(Work required): Every entry in the data is to be written out exactly; no picture belongs in the copy.

(Listed records):
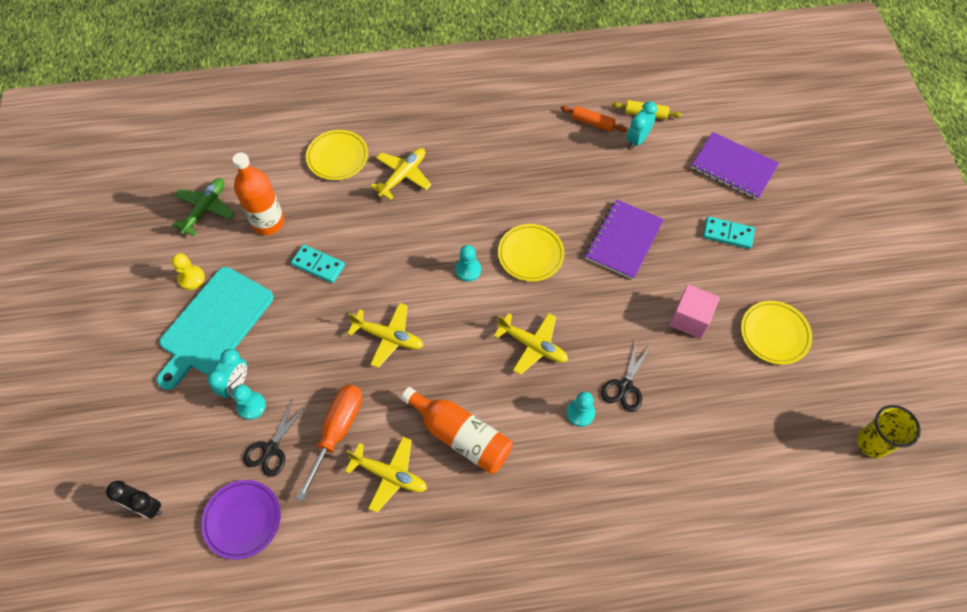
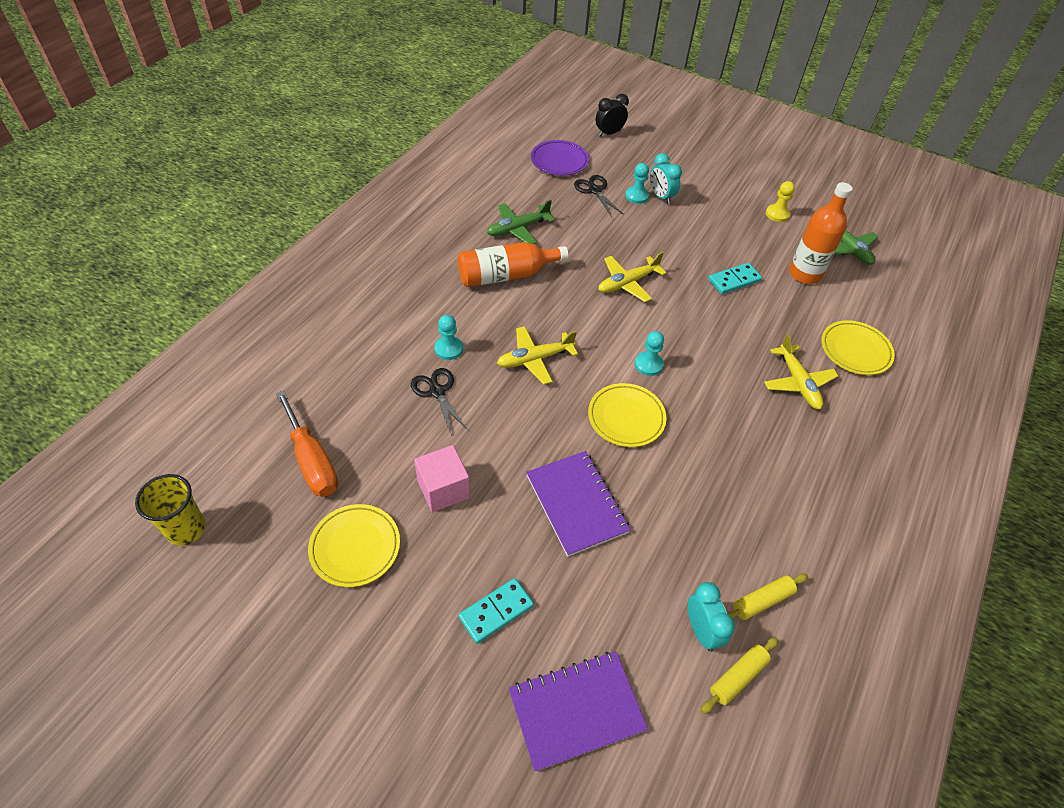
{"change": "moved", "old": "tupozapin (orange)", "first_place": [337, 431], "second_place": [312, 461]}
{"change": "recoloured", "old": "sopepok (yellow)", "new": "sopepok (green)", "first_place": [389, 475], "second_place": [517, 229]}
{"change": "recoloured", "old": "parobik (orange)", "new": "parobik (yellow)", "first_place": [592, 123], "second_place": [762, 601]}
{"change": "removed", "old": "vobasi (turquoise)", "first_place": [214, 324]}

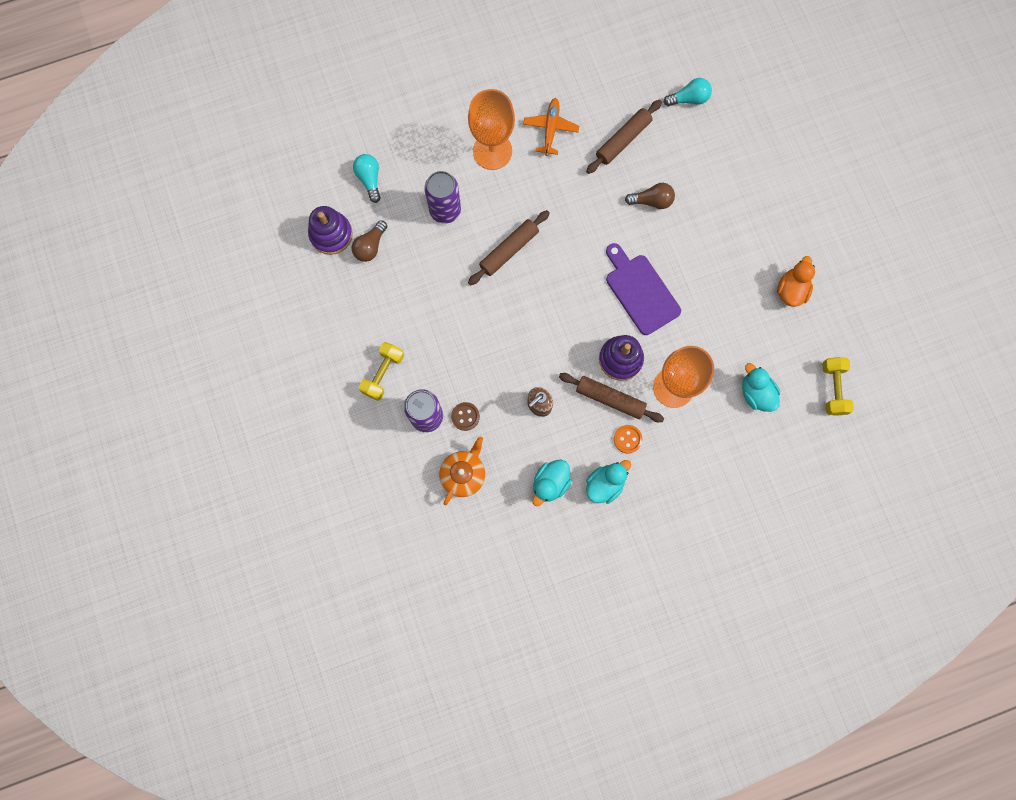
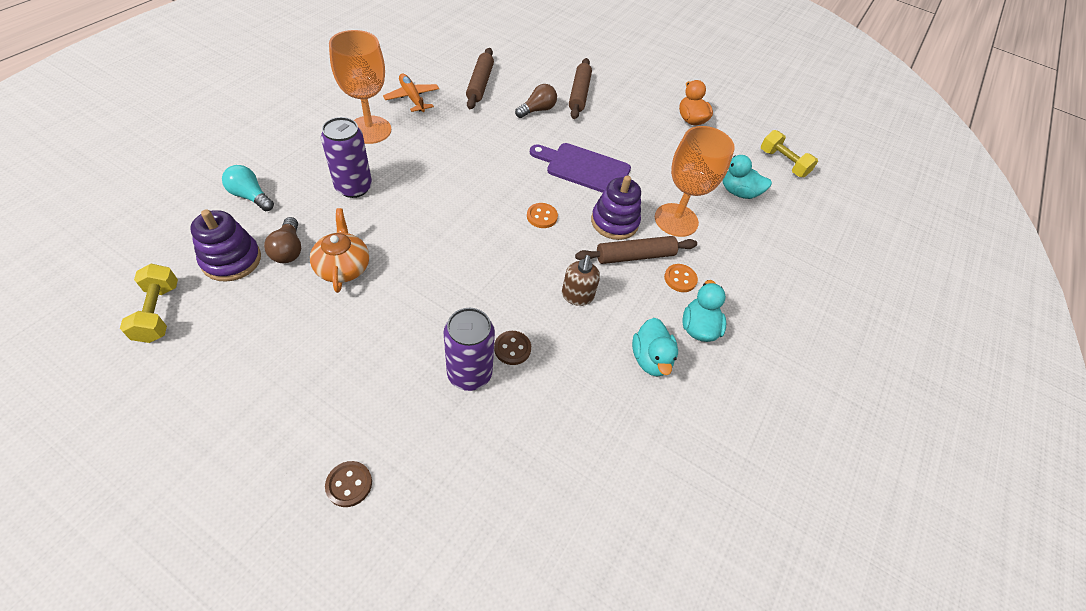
{"change": "moved", "old": "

(Reply):
{"change": "moved", "old": "tupozapin (orange)", "first_place": [337, 431], "second_place": [312, 461]}
{"change": "recoloured", "old": "sopepok (yellow)", "new": "sopepok (green)", "first_place": [389, 475], "second_place": [517, 229]}
{"change": "recoloured", "old": "parobik (orange)", "new": "parobik (yellow)", "first_place": [592, 123], "second_place": [762, 601]}
{"change": "removed", "old": "vobasi (turquoise)", "first_place": [214, 324]}

{"change": "moved", "old": "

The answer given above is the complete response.